Directions for this task:
For the listing below, give the count of lines containing the string "diode" and nothing else.

Data provided:
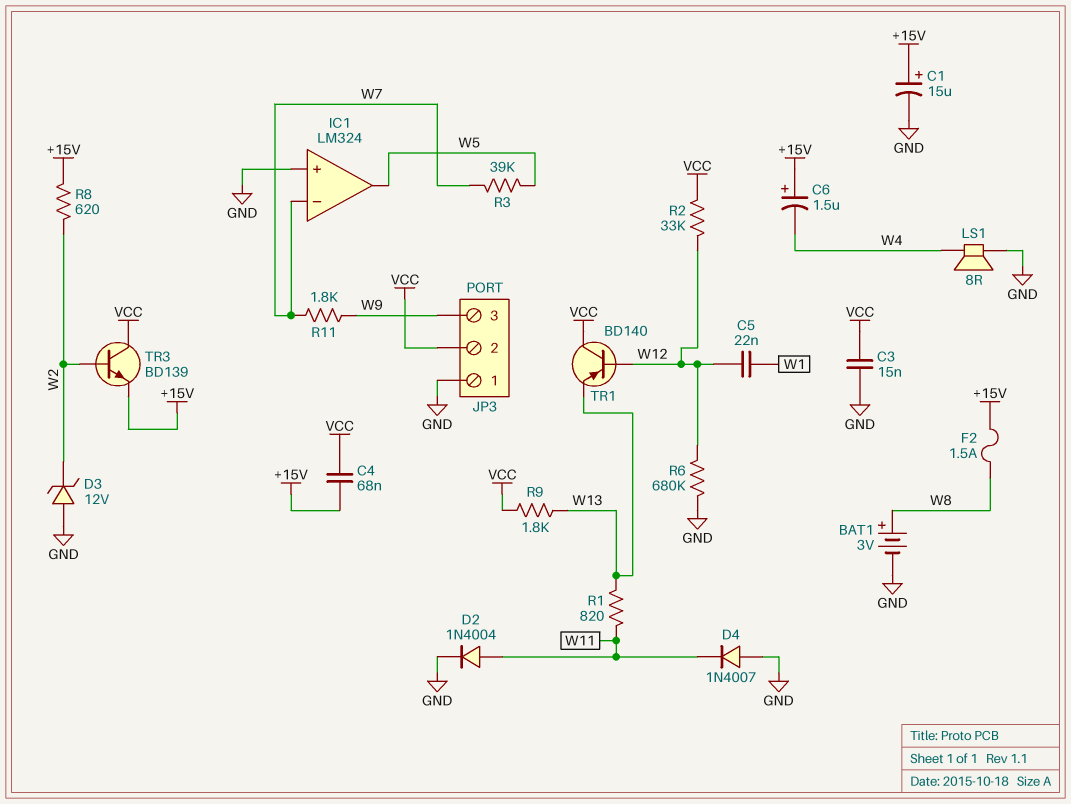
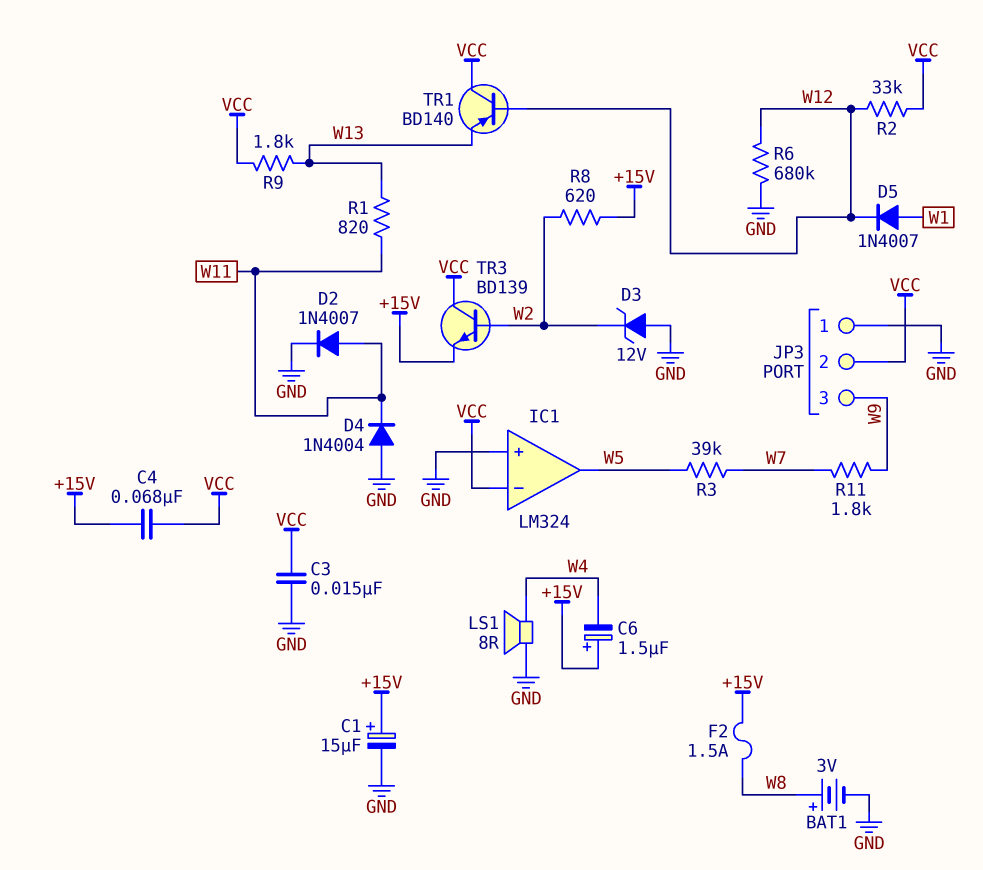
C5: 22nF (W1, W12) -> none
D2: diode 1N4004 (A W11, K GND) -> diode 1N4007 (A W11, K GND)
D4: diode 1N4007 (A GND, K W11) -> diode 1N4004 (A GND, K W11)
D5: none -> diode 1N4007 (A W1, K W12)
IC1 pin in-: W7 -> VCC

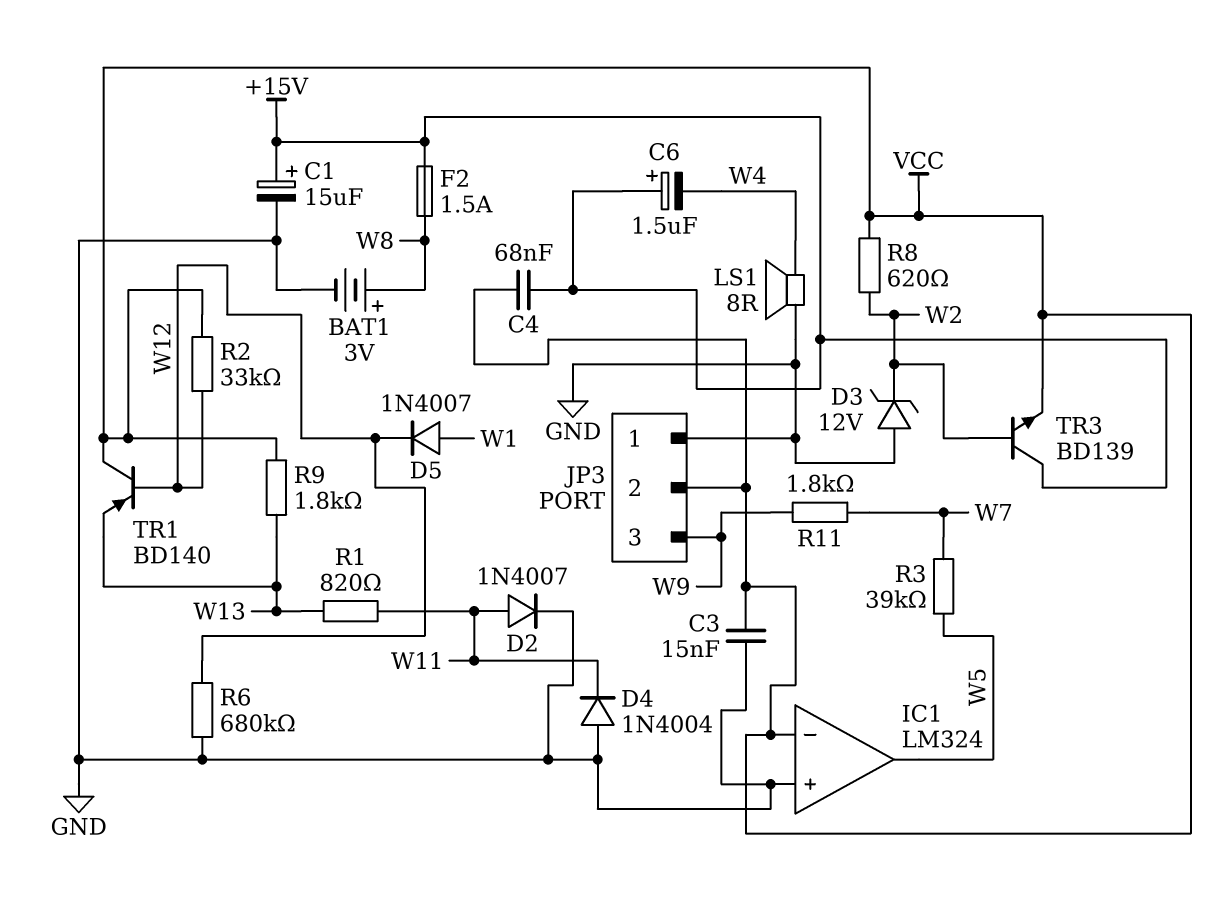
R8: 620 (+15V, W2) -> 620 (VCC, W2)
TR3: NPN BD139 (B W2, C VCC, E +15V) -> NPN BD139 (B W2, C +15V, E VCC)

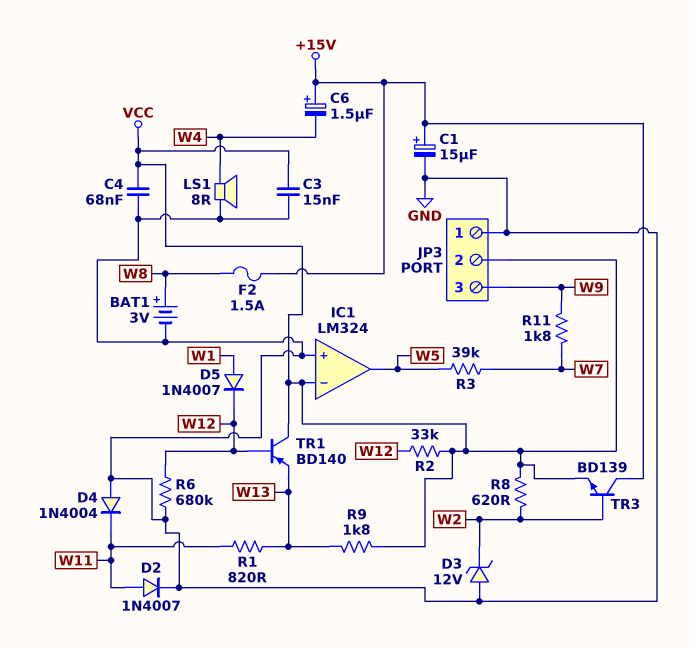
C4: 68nF (+15V, VCC) -> 68nF (GND, VCC)

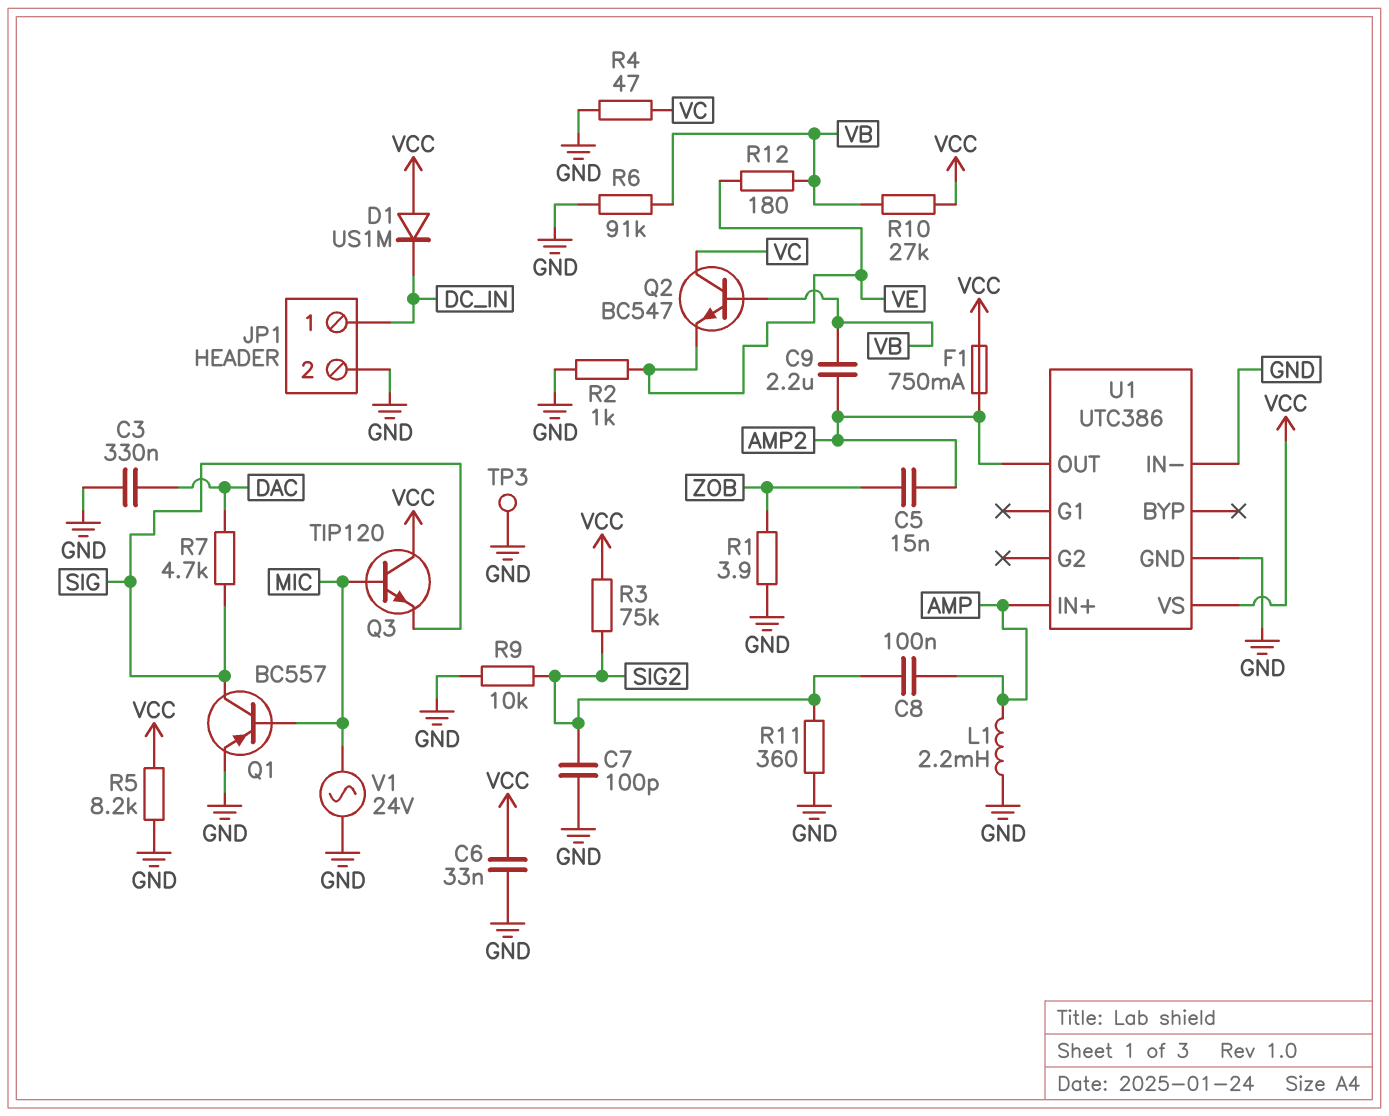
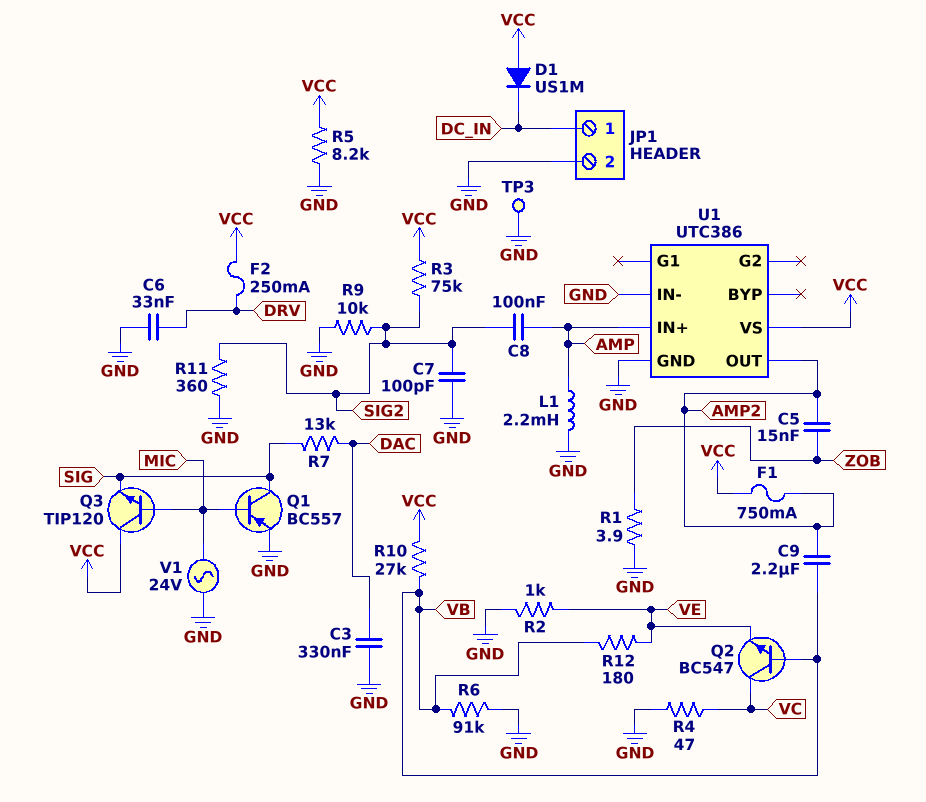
C6: 33nF (GND, VCC) -> 33nF (DRV, GND)
F2: none -> 250mA (DRV, VCC)
R7: 4.7k (DAC, SIG) -> 13k (DAC, SIG)

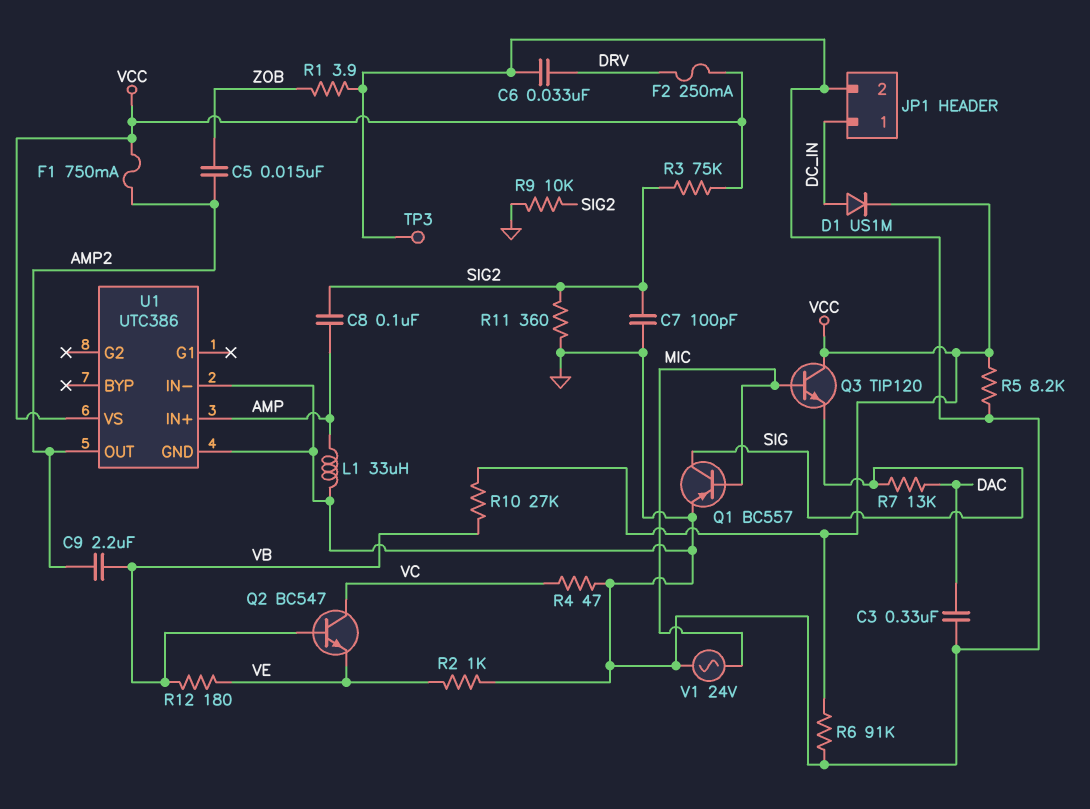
D1: diode US1M (A VCC, K DC_IN) -> diode US1M (A DC_IN, K VCC)
L1: 2.2mH (AMP, GND) -> 33uH (AMP, GND)
R6: 91k (GND, VB) -> 91k (GND, VCC)

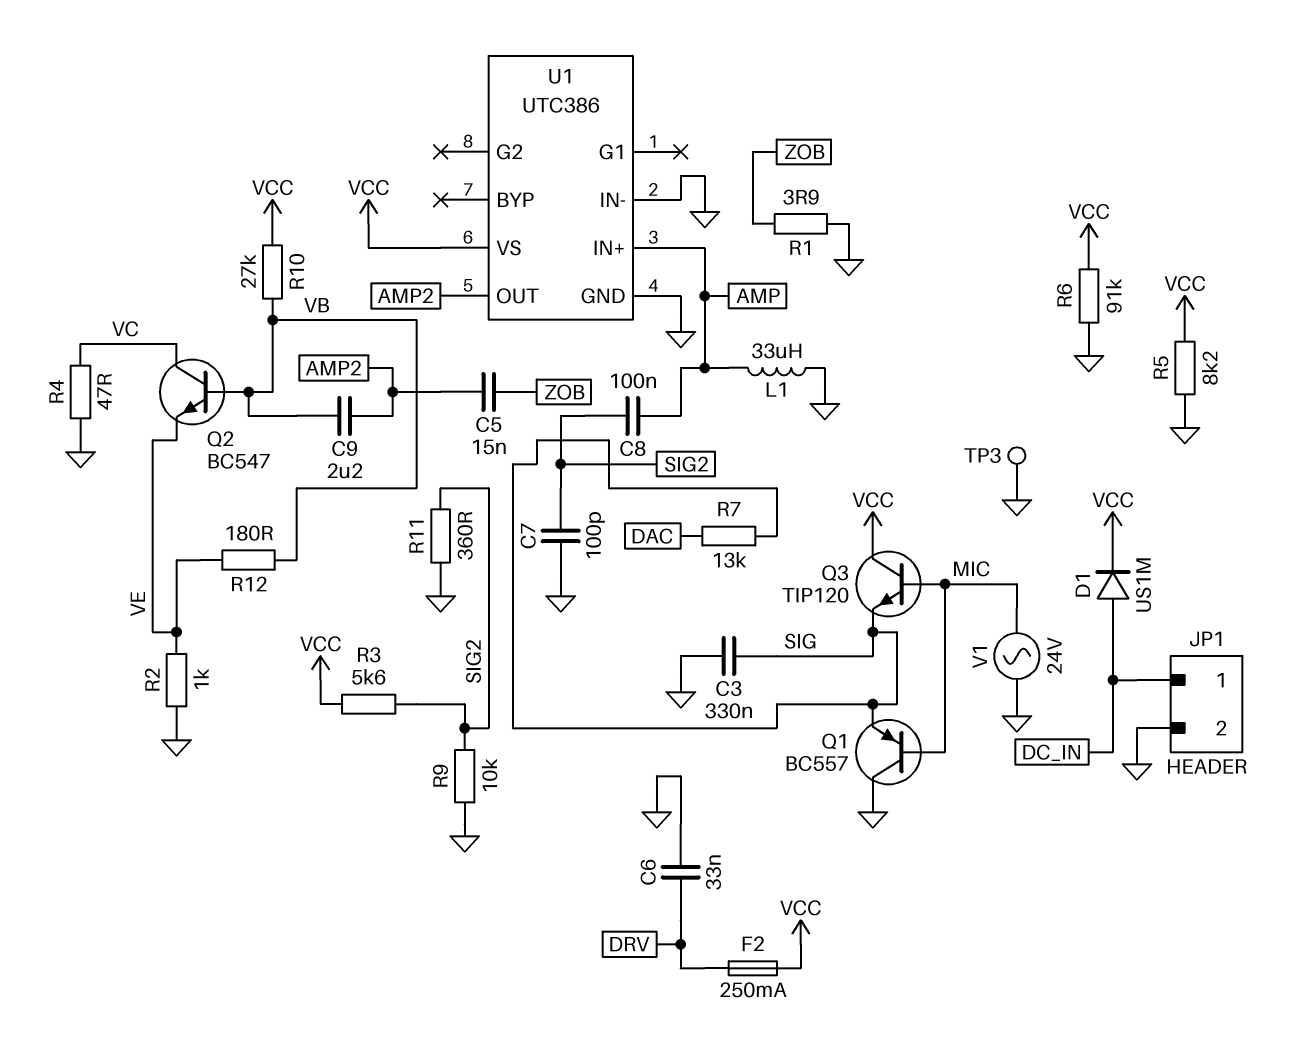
C3: 330nF (DAC, GND) -> 330nF (GND, SIG)
F1: 750mA (AMP2, VCC) -> none
Q1: PNP BC557 (B MIC, C SIG, E GND) -> PNP BC557 (B MIC, C GND, E SIG)
R3: 75k (SIG2, VCC) -> 5.6k (SIG2, VCC)

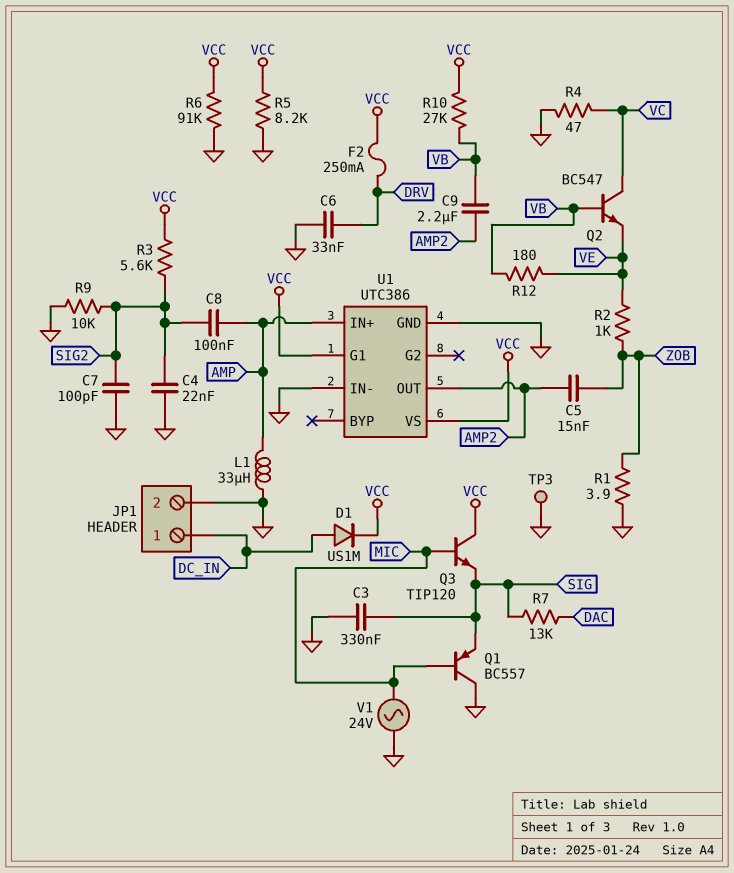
C4: none -> 22nF (GND, SIG2)
R2: 1k (GND, VE) -> 1k (VE, ZOB)
R11: 360 (GND, SIG2) -> none
U1 pin G1: none -> VCC

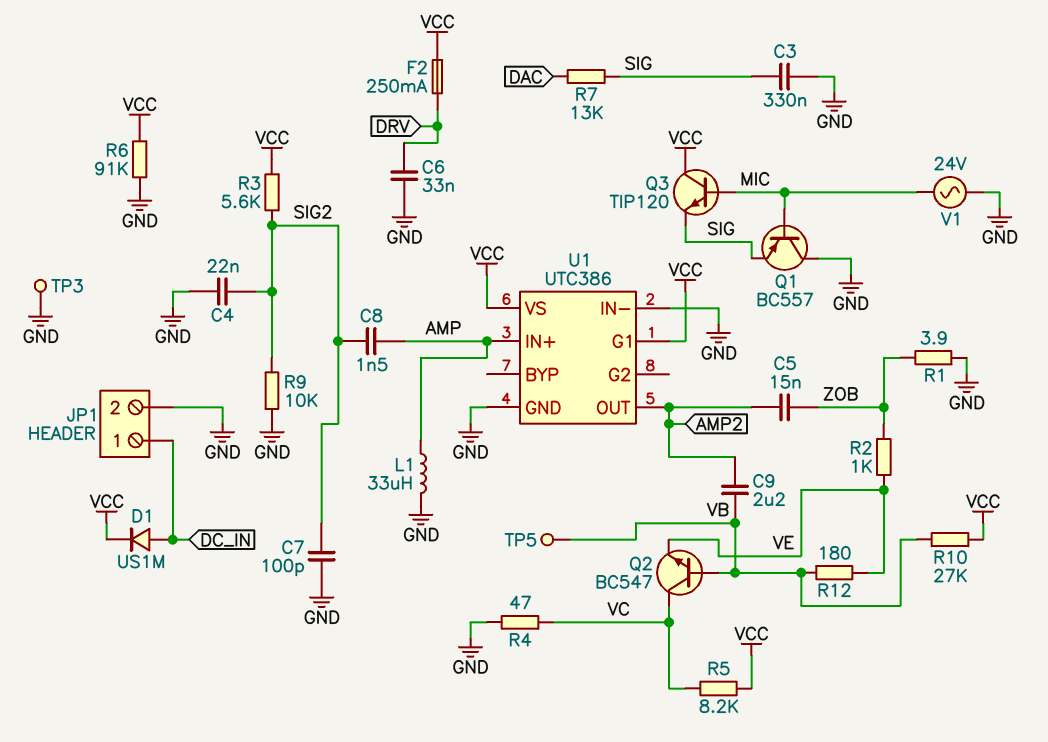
C8: 100nF (AMP, SIG2) -> 1.5nF (AMP, SIG2)
R5: 8.2k (GND, VCC) -> 8.2k (VC, VCC)
TP5: none -> test point (VB)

Task response:
4